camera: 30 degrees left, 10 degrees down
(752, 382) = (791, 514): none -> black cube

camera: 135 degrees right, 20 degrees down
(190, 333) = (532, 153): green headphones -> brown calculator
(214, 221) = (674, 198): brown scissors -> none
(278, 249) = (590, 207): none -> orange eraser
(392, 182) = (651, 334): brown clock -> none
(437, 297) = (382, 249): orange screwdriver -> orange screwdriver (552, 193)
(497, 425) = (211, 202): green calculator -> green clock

### Problem requirements
From the entries, copy every line in which the word "calculator" occurs.

### Answer to the exercise
(190, 333) = (532, 153): green headphones -> brown calculator
(497, 425) = (211, 202): green calculator -> green clock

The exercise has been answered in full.